Exercise material =

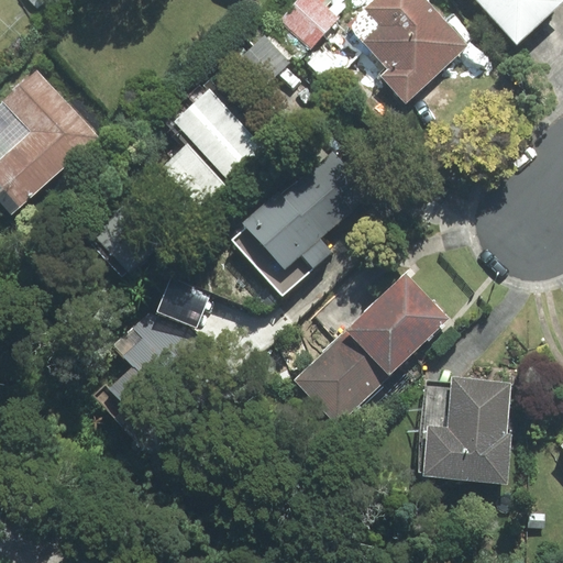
[(317,0),(298,0),(280,20),(310,47),(337,18),(317,0)]
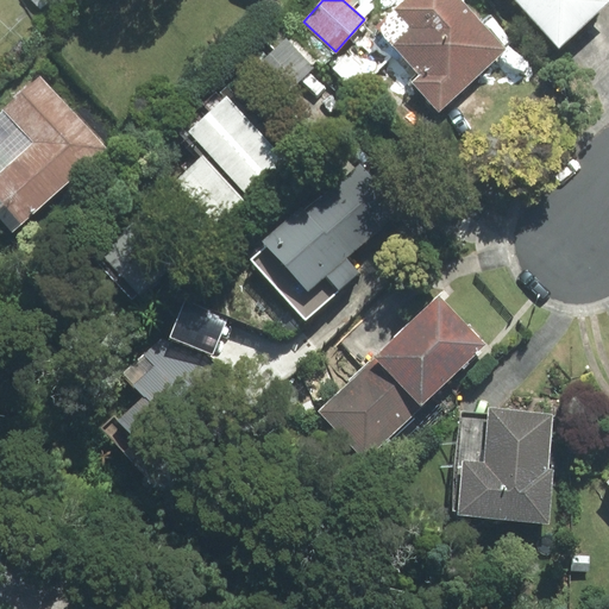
[(504,49),(459,0),(407,0),(377,27),(421,75),(414,82),(439,110),(504,49)]
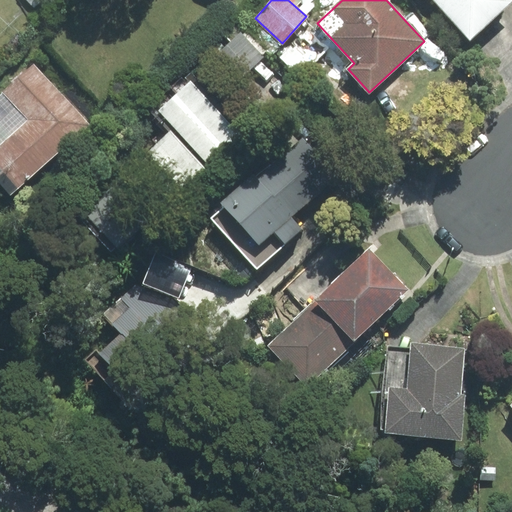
[(511,0),(435,0),(470,38),(511,0)]
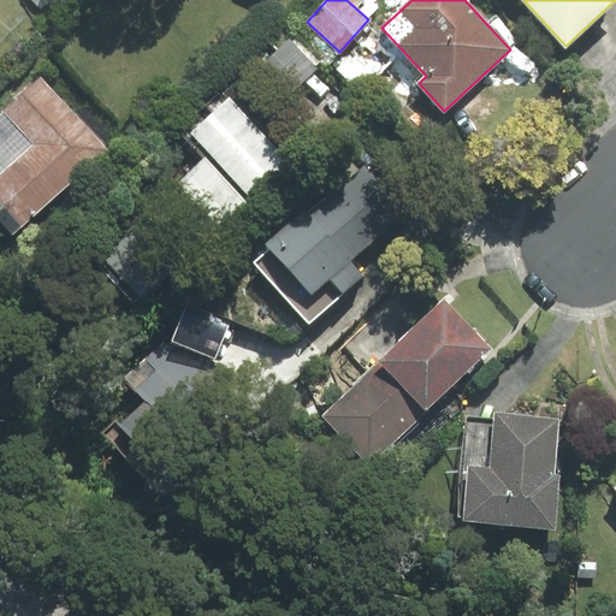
[(317,69),(289,40),(258,69),(285,98),(317,69)]
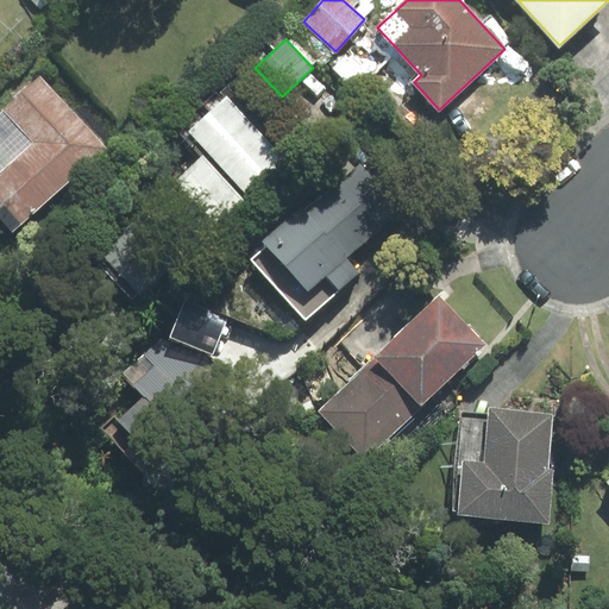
[(41,76),(0,112),(0,217),(13,232),(106,148),(41,76)]
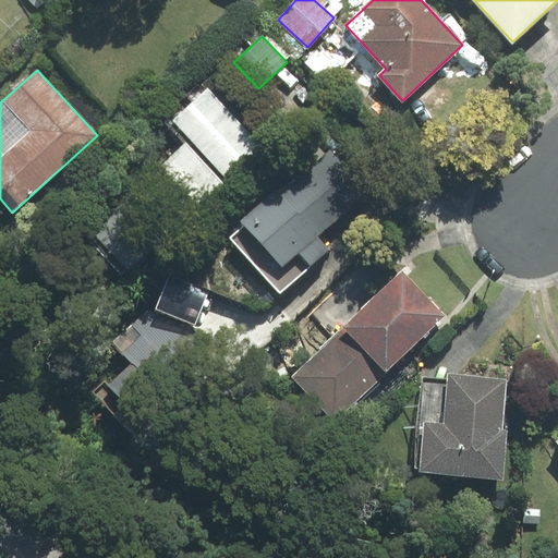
[(265,150),(208,89),(166,125),(184,146),(154,174),(192,216),(265,150)]
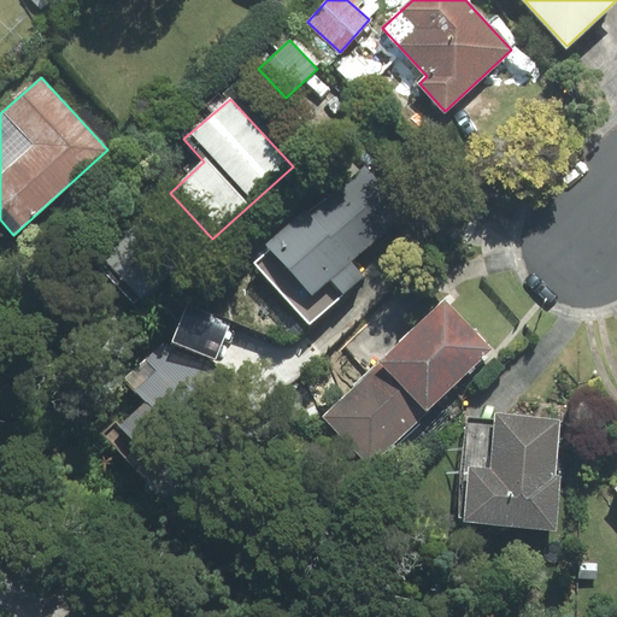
[(364,163),(253,259),(310,323),(364,276),(350,260),(406,211),(364,163)]
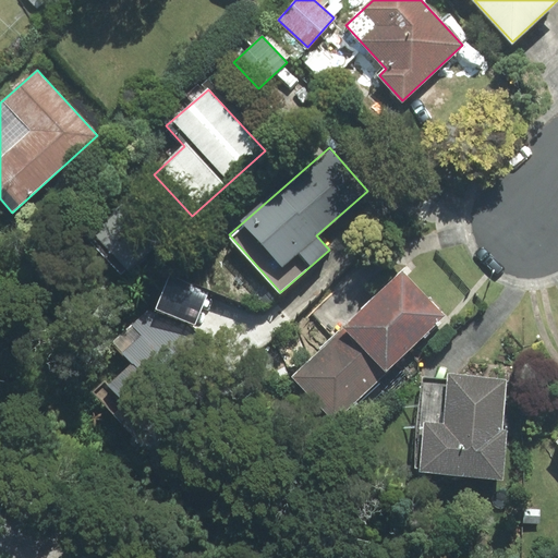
[(96,239),(125,270),(166,233),(136,202),(96,239)]
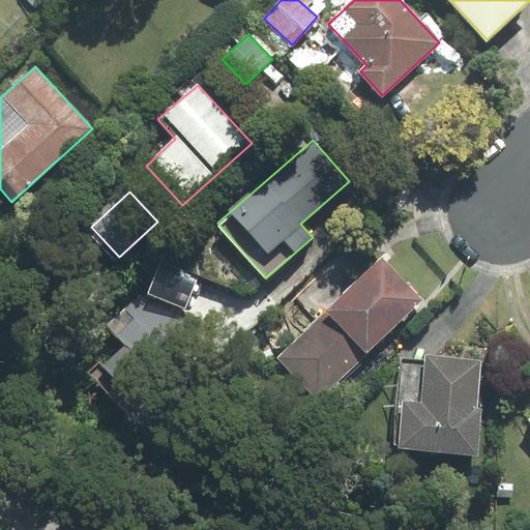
[(381,259),(326,311),(365,352),(420,299),(381,259)]
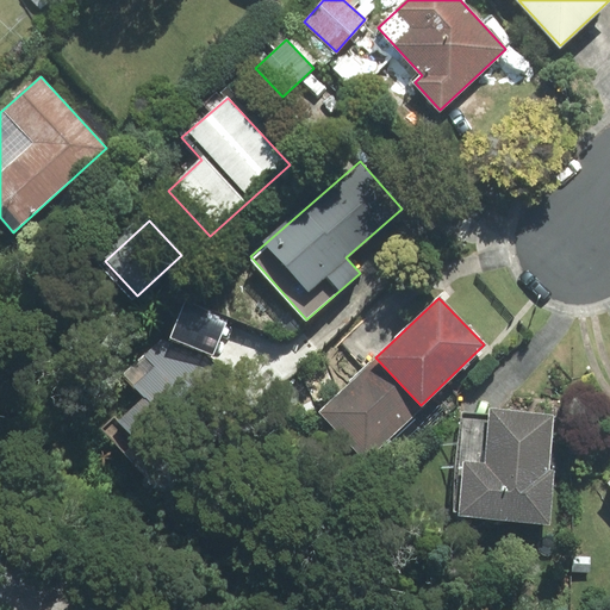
[(172,337),(212,354),(228,318),(186,302),(172,337)]
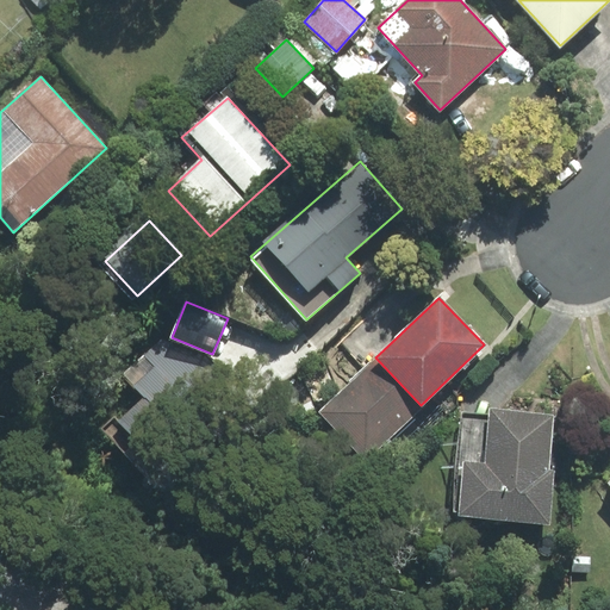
[(224,363),(162,341),(125,373),(147,397),(118,423),(114,419),(105,429),(125,452),(224,363)]
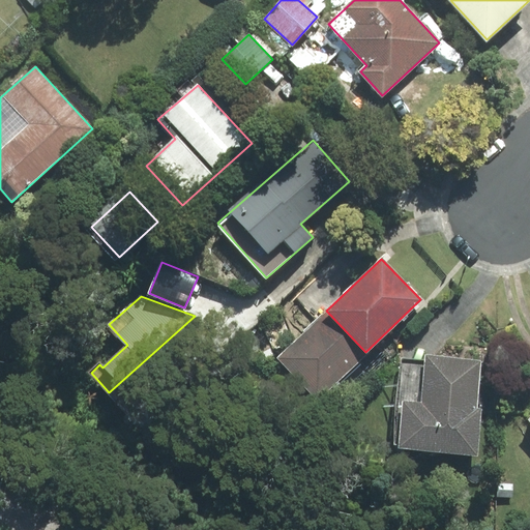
[(326,311),(277,357),(317,399),(365,352),(326,311)]
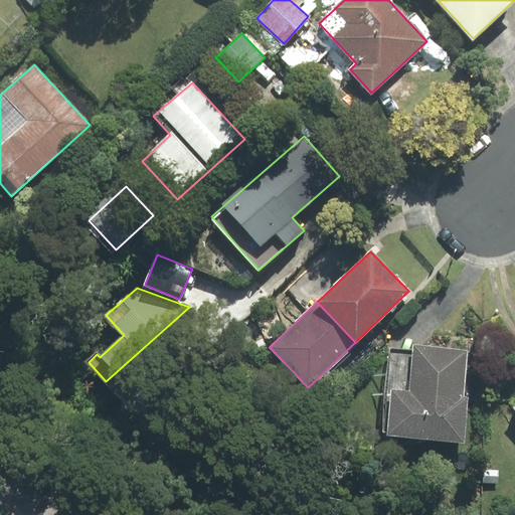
[(464,397),(469,349),(413,344),(412,352),(391,350),(383,432),(388,433),(388,435),(463,442),(468,397),(464,397)]
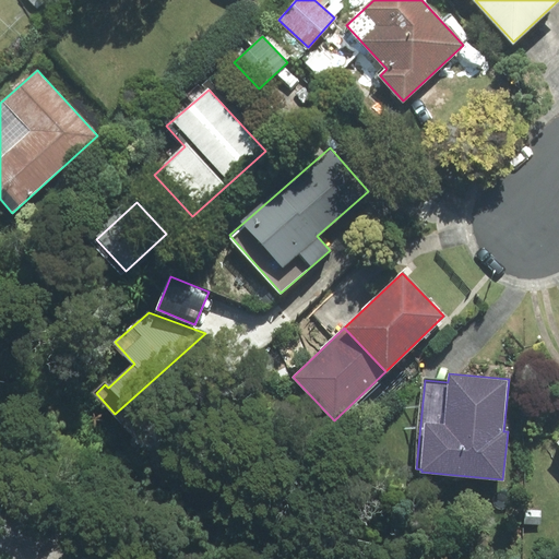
All buildings are outlined.
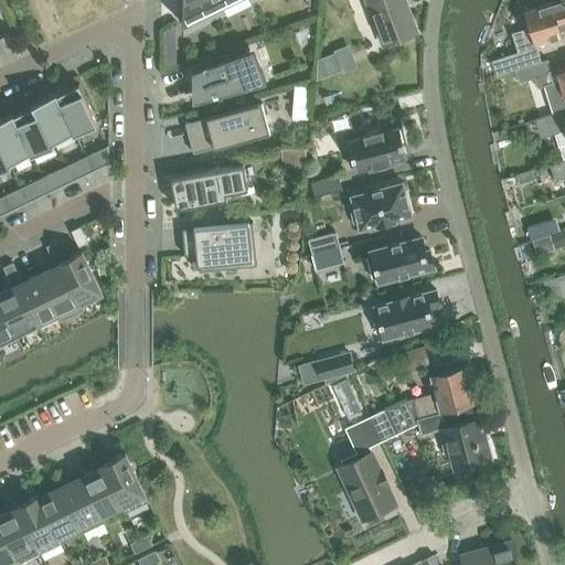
[(182,0),(183,8),(183,24),(234,0),(182,0)]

Task statement = Copy the entire listing exactly but skip the pictures.

Response area =
[(317,0),(298,0),(280,20),(310,47),(337,18),(317,0)]
[(504,49),(459,0),(407,0),(377,27),(421,75),(414,82),(439,110),(504,49)]
[(511,0),(435,0),(470,38),(511,0)]
[(317,69),(289,40),(258,69),(285,98),(317,69)]
[(41,76),(0,112),(0,217),(13,232),(106,148),(41,76)]
[(265,150),(208,89),(166,125),(184,146),(154,174),(192,216),(265,150)]
[(364,163),(253,259),(310,323),(364,276),(350,260),(406,211),(364,163)]
[(96,239),(125,270),(166,233),(136,202),(96,239)]
[(381,259),(326,311),(365,352),(420,299),(381,259)]
[(172,337),(212,354),(228,318),(186,302),(172,337)]
[(224,363),(162,341),(125,373),(147,397),(118,423),(114,419),(105,429),(125,452),(224,363)]
[(326,311),(277,357),(317,399),(365,352),(326,311)]
[(464,397),(469,349),(413,344),(412,352),(391,350),(383,432),(388,433),(388,435),(463,442),(468,397),(464,397)]
All buildings are outlined.
[(182,0),(183,8),(183,24),(234,0),(182,0)]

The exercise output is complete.